━━ Supplied information

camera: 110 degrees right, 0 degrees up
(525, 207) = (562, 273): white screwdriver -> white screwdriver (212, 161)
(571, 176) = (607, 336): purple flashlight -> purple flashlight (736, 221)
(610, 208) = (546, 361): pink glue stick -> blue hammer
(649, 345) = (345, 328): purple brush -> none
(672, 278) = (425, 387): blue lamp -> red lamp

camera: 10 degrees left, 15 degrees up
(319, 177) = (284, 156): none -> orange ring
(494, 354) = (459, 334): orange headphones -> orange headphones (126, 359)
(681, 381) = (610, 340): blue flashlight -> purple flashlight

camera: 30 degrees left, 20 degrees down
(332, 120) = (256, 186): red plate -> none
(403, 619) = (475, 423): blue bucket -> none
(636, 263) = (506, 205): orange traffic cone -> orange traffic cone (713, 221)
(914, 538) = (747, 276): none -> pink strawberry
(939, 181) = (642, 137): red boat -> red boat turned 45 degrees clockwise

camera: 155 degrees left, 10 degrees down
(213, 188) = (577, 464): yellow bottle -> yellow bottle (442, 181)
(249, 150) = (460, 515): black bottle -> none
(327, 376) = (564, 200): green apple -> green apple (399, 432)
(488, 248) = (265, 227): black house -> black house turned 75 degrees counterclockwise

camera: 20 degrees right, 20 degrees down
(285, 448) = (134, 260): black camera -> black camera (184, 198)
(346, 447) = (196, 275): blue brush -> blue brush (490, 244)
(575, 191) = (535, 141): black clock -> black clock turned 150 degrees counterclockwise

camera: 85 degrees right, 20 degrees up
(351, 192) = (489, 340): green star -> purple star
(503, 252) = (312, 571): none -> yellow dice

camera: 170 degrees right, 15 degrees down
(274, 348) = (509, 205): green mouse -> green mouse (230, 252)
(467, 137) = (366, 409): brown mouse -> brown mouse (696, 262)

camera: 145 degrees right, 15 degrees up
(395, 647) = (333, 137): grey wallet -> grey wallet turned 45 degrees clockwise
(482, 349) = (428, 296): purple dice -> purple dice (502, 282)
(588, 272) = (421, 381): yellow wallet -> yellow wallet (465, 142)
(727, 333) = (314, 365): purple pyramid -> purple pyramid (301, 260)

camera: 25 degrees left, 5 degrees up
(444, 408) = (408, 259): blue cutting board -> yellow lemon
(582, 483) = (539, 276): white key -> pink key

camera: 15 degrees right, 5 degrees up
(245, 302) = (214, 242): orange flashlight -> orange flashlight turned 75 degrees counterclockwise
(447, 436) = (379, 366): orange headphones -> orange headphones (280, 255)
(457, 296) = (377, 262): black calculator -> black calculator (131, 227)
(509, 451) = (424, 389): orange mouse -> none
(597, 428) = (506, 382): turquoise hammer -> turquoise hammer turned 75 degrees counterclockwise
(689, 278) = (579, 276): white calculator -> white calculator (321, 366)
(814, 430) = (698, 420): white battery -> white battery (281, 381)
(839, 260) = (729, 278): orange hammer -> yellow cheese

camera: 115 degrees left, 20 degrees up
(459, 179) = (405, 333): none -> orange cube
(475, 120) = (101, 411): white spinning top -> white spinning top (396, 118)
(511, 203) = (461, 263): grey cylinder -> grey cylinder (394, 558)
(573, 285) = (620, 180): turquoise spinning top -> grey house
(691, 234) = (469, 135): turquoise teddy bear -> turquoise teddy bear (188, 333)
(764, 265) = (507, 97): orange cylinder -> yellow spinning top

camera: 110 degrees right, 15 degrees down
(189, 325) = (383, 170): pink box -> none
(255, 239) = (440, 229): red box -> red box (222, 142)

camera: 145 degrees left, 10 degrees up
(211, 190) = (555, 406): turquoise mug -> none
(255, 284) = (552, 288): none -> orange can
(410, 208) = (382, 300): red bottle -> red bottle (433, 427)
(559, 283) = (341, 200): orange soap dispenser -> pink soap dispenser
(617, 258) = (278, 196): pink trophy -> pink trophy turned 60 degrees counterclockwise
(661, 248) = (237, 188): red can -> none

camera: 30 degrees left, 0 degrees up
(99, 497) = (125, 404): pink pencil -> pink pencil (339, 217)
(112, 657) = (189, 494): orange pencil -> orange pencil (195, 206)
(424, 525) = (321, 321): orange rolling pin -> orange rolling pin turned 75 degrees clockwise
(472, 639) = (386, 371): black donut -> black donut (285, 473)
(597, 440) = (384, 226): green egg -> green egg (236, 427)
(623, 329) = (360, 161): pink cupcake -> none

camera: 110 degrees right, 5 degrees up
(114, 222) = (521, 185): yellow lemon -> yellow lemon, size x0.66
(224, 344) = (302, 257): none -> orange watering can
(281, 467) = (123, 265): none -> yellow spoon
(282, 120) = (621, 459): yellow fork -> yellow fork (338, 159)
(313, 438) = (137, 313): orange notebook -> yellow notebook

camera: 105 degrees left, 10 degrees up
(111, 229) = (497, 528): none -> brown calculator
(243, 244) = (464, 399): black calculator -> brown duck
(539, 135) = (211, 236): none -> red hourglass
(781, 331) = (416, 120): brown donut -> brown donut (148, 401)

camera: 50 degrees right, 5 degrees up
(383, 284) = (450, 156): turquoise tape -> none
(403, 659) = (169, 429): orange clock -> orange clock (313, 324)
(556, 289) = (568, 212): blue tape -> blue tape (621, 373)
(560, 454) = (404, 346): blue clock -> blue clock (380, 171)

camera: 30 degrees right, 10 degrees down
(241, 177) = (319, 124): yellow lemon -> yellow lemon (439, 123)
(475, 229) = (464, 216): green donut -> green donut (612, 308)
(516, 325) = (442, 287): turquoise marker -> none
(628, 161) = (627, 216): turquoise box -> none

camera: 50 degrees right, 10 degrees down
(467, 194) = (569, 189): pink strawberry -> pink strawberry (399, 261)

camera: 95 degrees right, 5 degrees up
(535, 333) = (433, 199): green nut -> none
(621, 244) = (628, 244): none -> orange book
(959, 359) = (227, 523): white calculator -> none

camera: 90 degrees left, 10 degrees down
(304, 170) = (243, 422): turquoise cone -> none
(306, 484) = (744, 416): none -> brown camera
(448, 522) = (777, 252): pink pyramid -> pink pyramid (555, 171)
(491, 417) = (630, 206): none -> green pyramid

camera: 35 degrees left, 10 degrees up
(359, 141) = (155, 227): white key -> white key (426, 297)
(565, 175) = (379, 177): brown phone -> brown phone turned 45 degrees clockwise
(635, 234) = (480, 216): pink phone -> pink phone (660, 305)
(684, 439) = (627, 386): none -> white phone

━━━━

Could you restate every entry above word for word?

camera: 110 degrees right, 0 degrees up
(525, 207) = (562, 273): white screwdriver -> white screwdriver (212, 161)
(571, 176) = (607, 336): purple flashlight -> purple flashlight (736, 221)
(610, 208) = (546, 361): pink glue stick -> blue hammer
(649, 345) = (345, 328): purple brush -> none
(672, 278) = (425, 387): blue lamp -> red lamp

camera: 10 degrees left, 15 degrees up
(319, 177) = (284, 156): none -> orange ring
(494, 354) = (459, 334): orange headphones -> orange headphones (126, 359)
(681, 381) = (610, 340): blue flashlight -> purple flashlight

camera: 30 degrees left, 20 degrees down
(332, 120) = (256, 186): red plate -> none
(403, 619) = (475, 423): blue bucket -> none
(636, 263) = (506, 205): orange traffic cone -> orange traffic cone (713, 221)
(914, 538) = (747, 276): none -> pink strawberry
(939, 181) = (642, 137): red boat -> red boat turned 45 degrees clockwise

camera: 155 degrees left, 10 degrees down
(213, 188) = (577, 464): yellow bottle -> yellow bottle (442, 181)
(249, 150) = (460, 515): black bottle -> none
(327, 376) = (564, 200): green apple -> green apple (399, 432)
(488, 248) = (265, 227): black house -> black house turned 75 degrees counterclockwise

camera: 20 degrees right, 20 degrees down
(285, 448) = (134, 260): black camera -> black camera (184, 198)
(346, 447) = (196, 275): blue brush -> blue brush (490, 244)
(575, 191) = (535, 141): black clock -> black clock turned 150 degrees counterclockwise

camera: 85 degrees right, 20 degrees up
(351, 192) = (489, 340): green star -> purple star
(503, 252) = (312, 571): none -> yellow dice

camera: 170 degrees right, 15 degrees down
(274, 348) = (509, 205): green mouse -> green mouse (230, 252)
(467, 137) = (366, 409): brown mouse -> brown mouse (696, 262)

camera: 145 degrees right, 15 degrees up
(395, 647) = (333, 137): grey wallet -> grey wallet turned 45 degrees clockwise
(482, 349) = (428, 296): purple dice -> purple dice (502, 282)
(588, 272) = (421, 381): yellow wallet -> yellow wallet (465, 142)
(727, 333) = (314, 365): purple pyramid -> purple pyramid (301, 260)

camera: 25 degrees left, 5 degrees up
(444, 408) = (408, 259): blue cutting board -> yellow lemon
(582, 483) = (539, 276): white key -> pink key

camera: 15 degrees right, 5 degrees up
(245, 302) = (214, 242): orange flashlight -> orange flashlight turned 75 degrees counterclockwise
(447, 436) = (379, 366): orange headphones -> orange headphones (280, 255)
(457, 296) = (377, 262): black calculator -> black calculator (131, 227)
(509, 451) = (424, 389): orange mouse -> none
(597, 428) = (506, 382): turquoise hammer -> turquoise hammer turned 75 degrees counterclockwise
(689, 278) = (579, 276): white calculator -> white calculator (321, 366)
(814, 430) = (698, 420): white battery -> white battery (281, 381)
(839, 260) = (729, 278): orange hammer -> yellow cheese

camera: 115 degrees left, 20 degrees up
(459, 179) = (405, 333): none -> orange cube
(475, 120) = (101, 411): white spinning top -> white spinning top (396, 118)
(511, 203) = (461, 263): grey cylinder -> grey cylinder (394, 558)
(573, 285) = (620, 180): turquoise spinning top -> grey house
(691, 234) = (469, 135): turquoise teddy bear -> turquoise teddy bear (188, 333)
(764, 265) = (507, 97): orange cylinder -> yellow spinning top

camera: 110 degrees right, 15 degrees down
(189, 325) = (383, 170): pink box -> none
(255, 239) = (440, 229): red box -> red box (222, 142)

camera: 145 degrees left, 10 degrees up
(211, 190) = (555, 406): turquoise mug -> none
(255, 284) = (552, 288): none -> orange can
(410, 208) = (382, 300): red bottle -> red bottle (433, 427)
(559, 283) = (341, 200): orange soap dispenser -> pink soap dispenser
(617, 258) = (278, 196): pink trophy -> pink trophy turned 60 degrees counterclockwise
(661, 248) = (237, 188): red can -> none

camera: 30 degrees left, 0 degrees up
(99, 497) = (125, 404): pink pencil -> pink pencil (339, 217)
(112, 657) = (189, 494): orange pencil -> orange pencil (195, 206)
(424, 525) = (321, 321): orange rolling pin -> orange rolling pin turned 75 degrees clockwise
(472, 639) = (386, 371): black donut -> black donut (285, 473)
(597, 440) = (384, 226): green egg -> green egg (236, 427)
(623, 329) = (360, 161): pink cupcake -> none

camera: 110 degrees right, 5 degrees up
(114, 222) = (521, 185): yellow lemon -> yellow lemon, size x0.66
(224, 344) = (302, 257): none -> orange watering can
(281, 467) = (123, 265): none -> yellow spoon
(282, 120) = (621, 459): yellow fork -> yellow fork (338, 159)
(313, 438) = (137, 313): orange notebook -> yellow notebook

camera: 105 degrees left, 10 degrees up
(111, 229) = (497, 528): none -> brown calculator
(243, 244) = (464, 399): black calculator -> brown duck
(539, 135) = (211, 236): none -> red hourglass
(781, 331) = (416, 120): brown donut -> brown donut (148, 401)

camera: 50 degrees right, 5 degrees up
(383, 284) = (450, 156): turquoise tape -> none
(403, 659) = (169, 429): orange clock -> orange clock (313, 324)
(556, 289) = (568, 212): blue tape -> blue tape (621, 373)
(560, 454) = (404, 346): blue clock -> blue clock (380, 171)

camera: 30 degrees right, 10 degrees down
(241, 177) = (319, 124): yellow lemon -> yellow lemon (439, 123)
(475, 229) = (464, 216): green donut -> green donut (612, 308)
(516, 325) = (442, 287): turquoise marker -> none
(628, 161) = (627, 216): turquoise box -> none

camera: 50 degrees right, 10 degrees down
(467, 194) = (569, 189): pink strawberry -> pink strawberry (399, 261)

camera: 95 degrees right, 5 degrees up
(535, 333) = (433, 199): green nut -> none
(621, 244) = (628, 244): none -> orange book
(959, 359) = (227, 523): white calculator -> none

camera: 90 degrees left, 10 degrees down
(304, 170) = (243, 422): turquoise cone -> none
(306, 484) = (744, 416): none -> brown camera
(448, 522) = (777, 252): pink pyramid -> pink pyramid (555, 171)
(491, 417) = (630, 206): none -> green pyramid

camera: 35 degrees left, 10 degrees up
(359, 141) = (155, 227): white key -> white key (426, 297)
(565, 175) = (379, 177): brown phone -> brown phone turned 45 degrees clockwise
(635, 234) = (480, 216): pink phone -> pink phone (660, 305)
(684, 439) = (627, 386): none -> white phone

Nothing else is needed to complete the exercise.